**What you need to do:** Copy out each line below in which the string "brown" appears.
═════ Supplied records
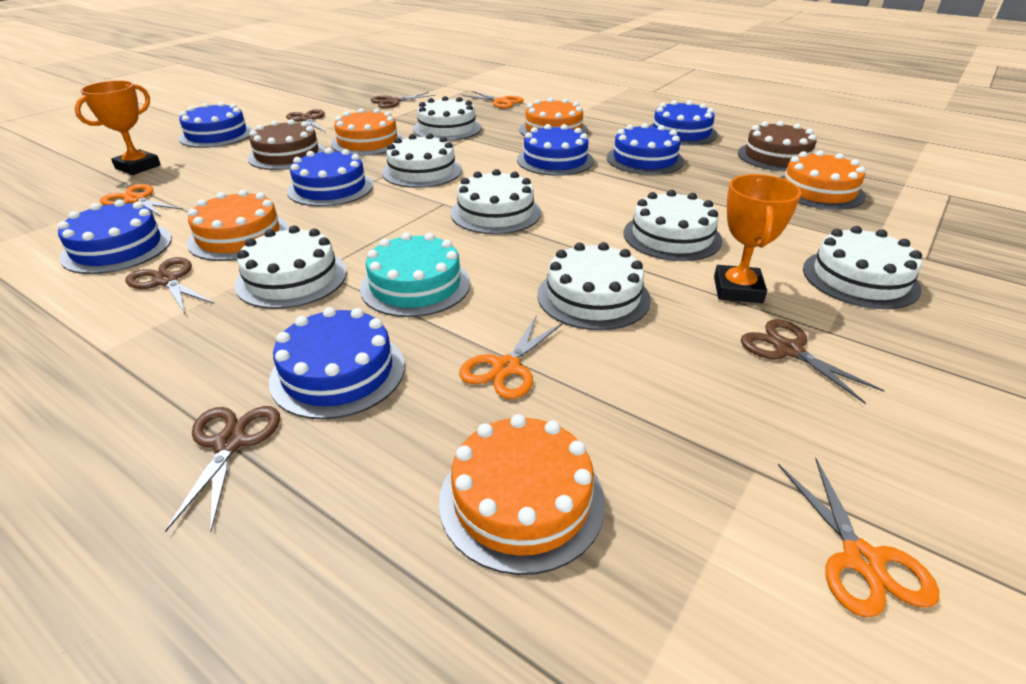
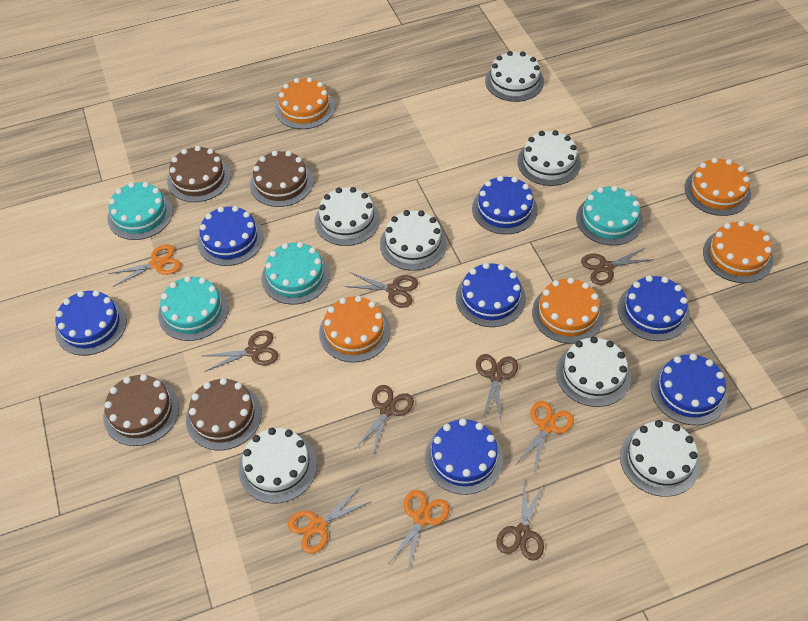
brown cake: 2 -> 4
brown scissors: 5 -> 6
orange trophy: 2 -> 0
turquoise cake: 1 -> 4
══════════
═════ Supplied records
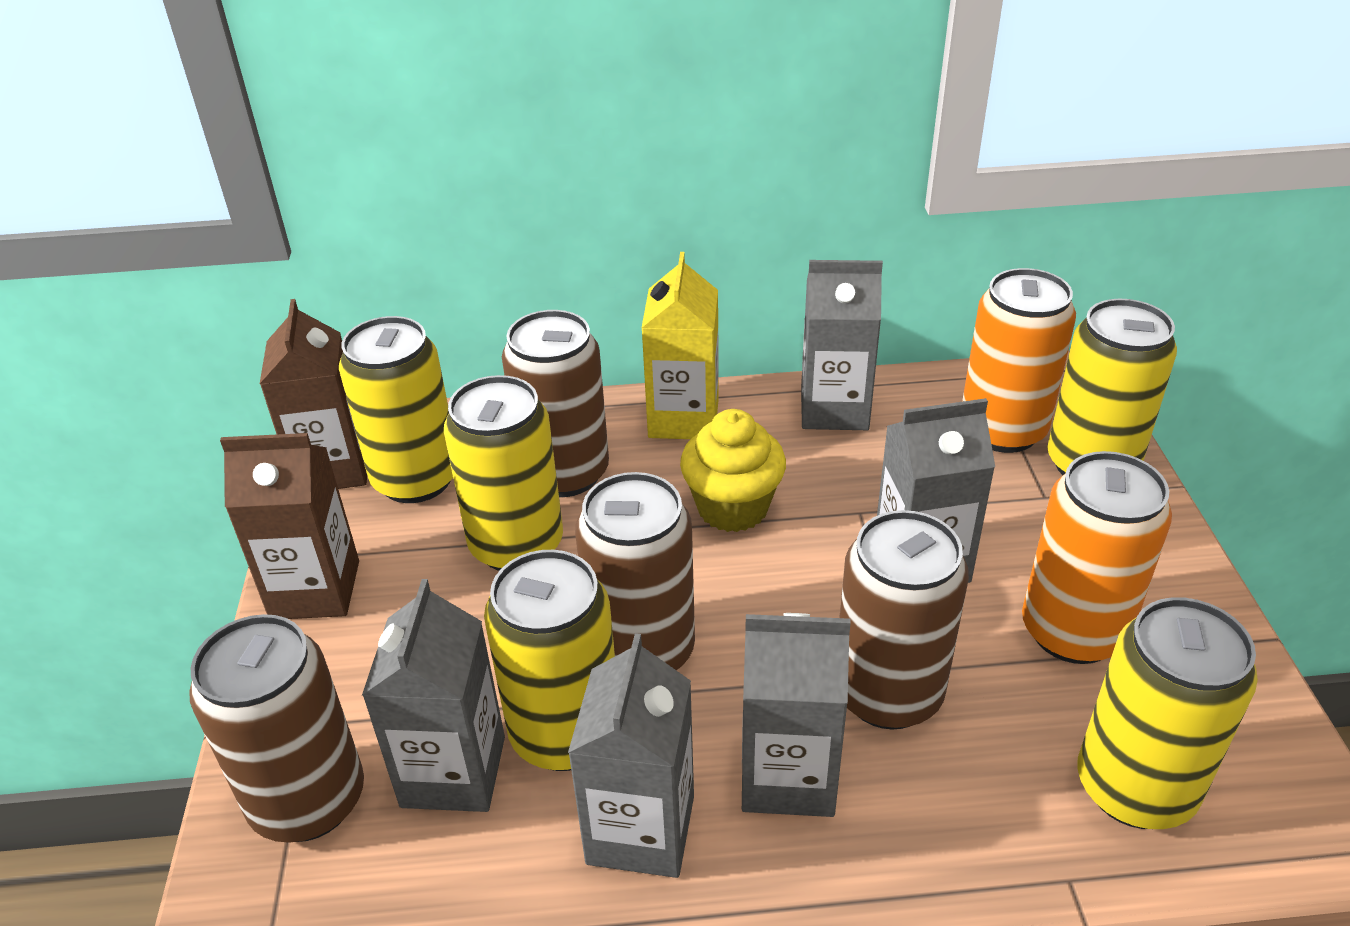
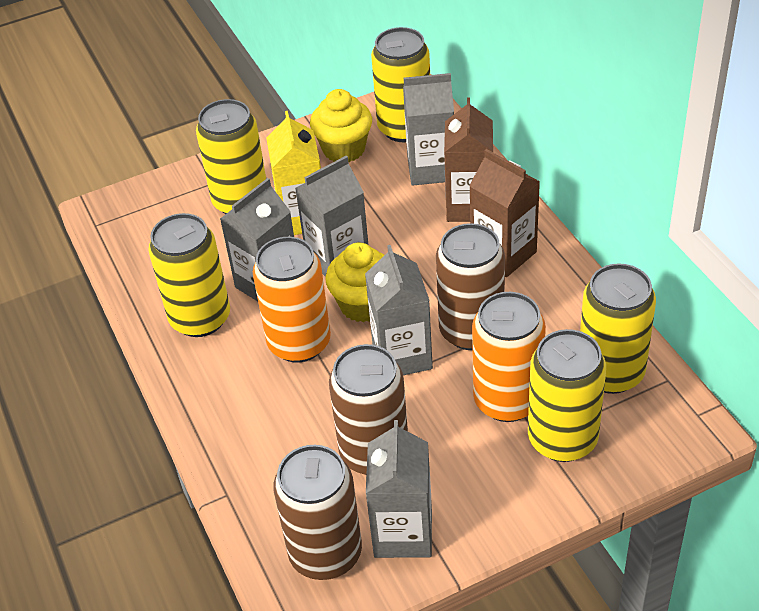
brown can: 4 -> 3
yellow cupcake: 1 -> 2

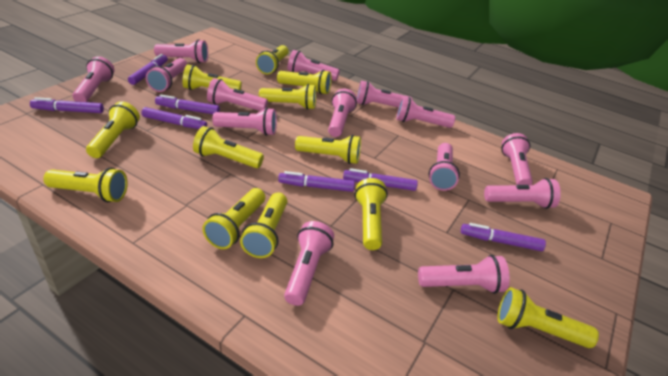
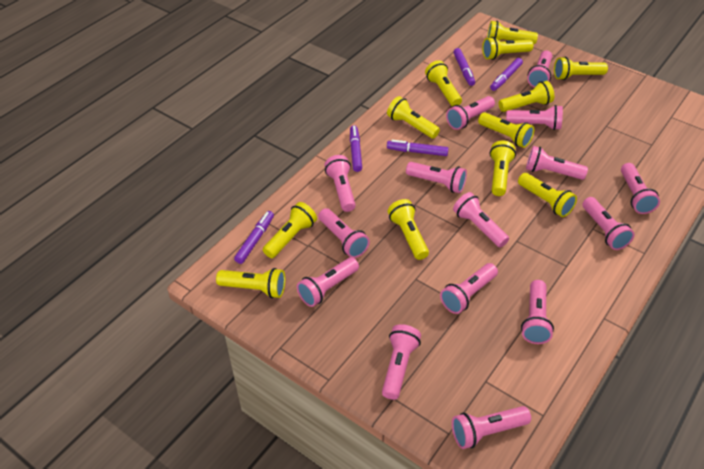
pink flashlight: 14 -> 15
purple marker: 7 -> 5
══════════
═════ Supplied records
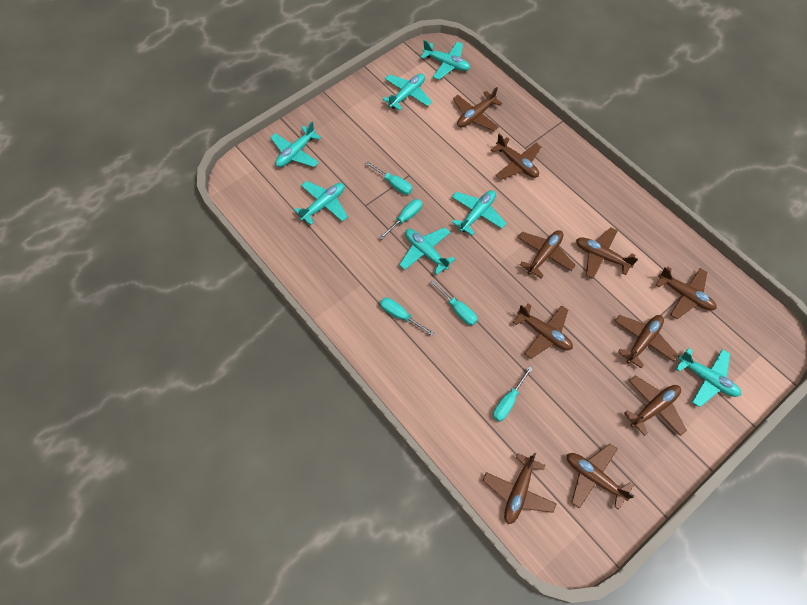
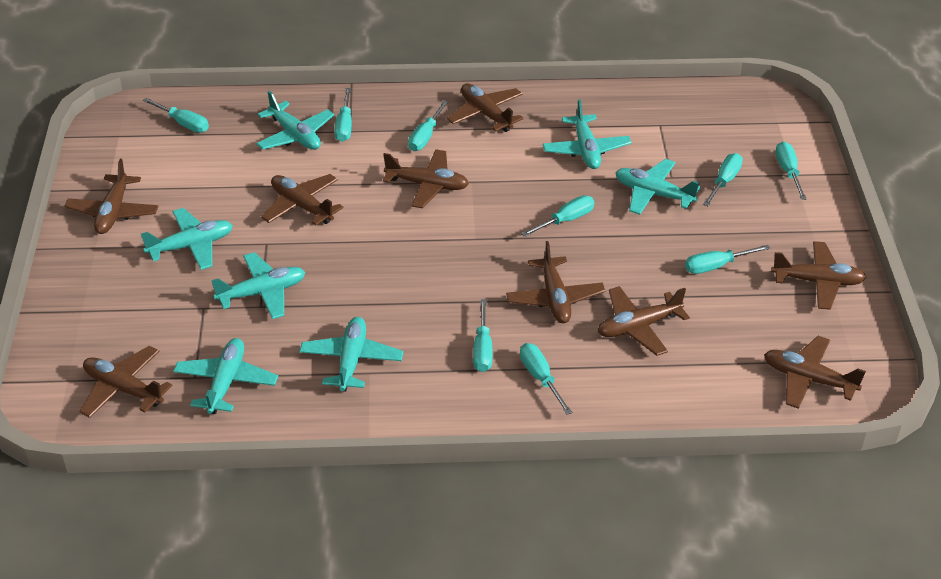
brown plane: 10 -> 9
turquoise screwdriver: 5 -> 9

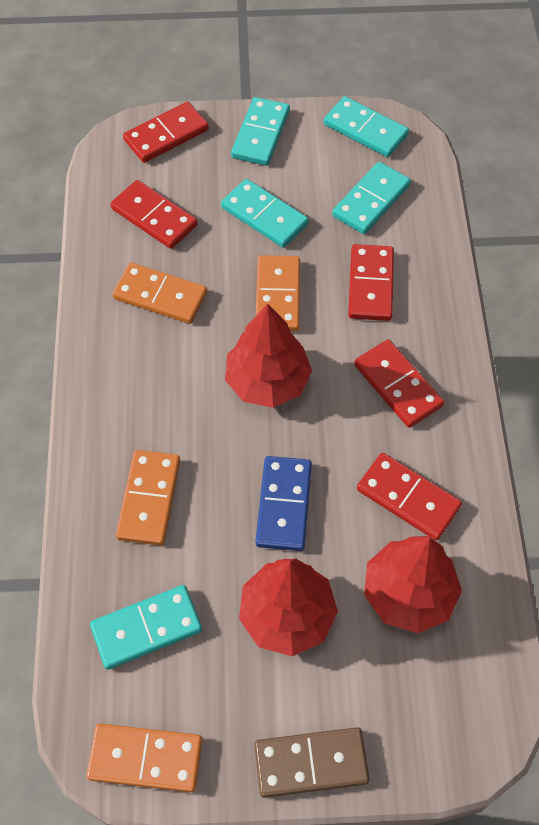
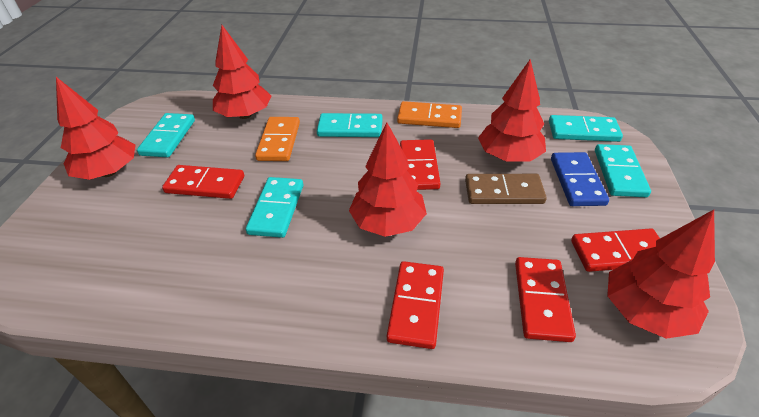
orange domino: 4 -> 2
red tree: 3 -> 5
══════════
**Task answer:**
brown cake: 2 -> 4
brown scissors: 5 -> 6
brown can: 4 -> 3
brown plane: 10 -> 9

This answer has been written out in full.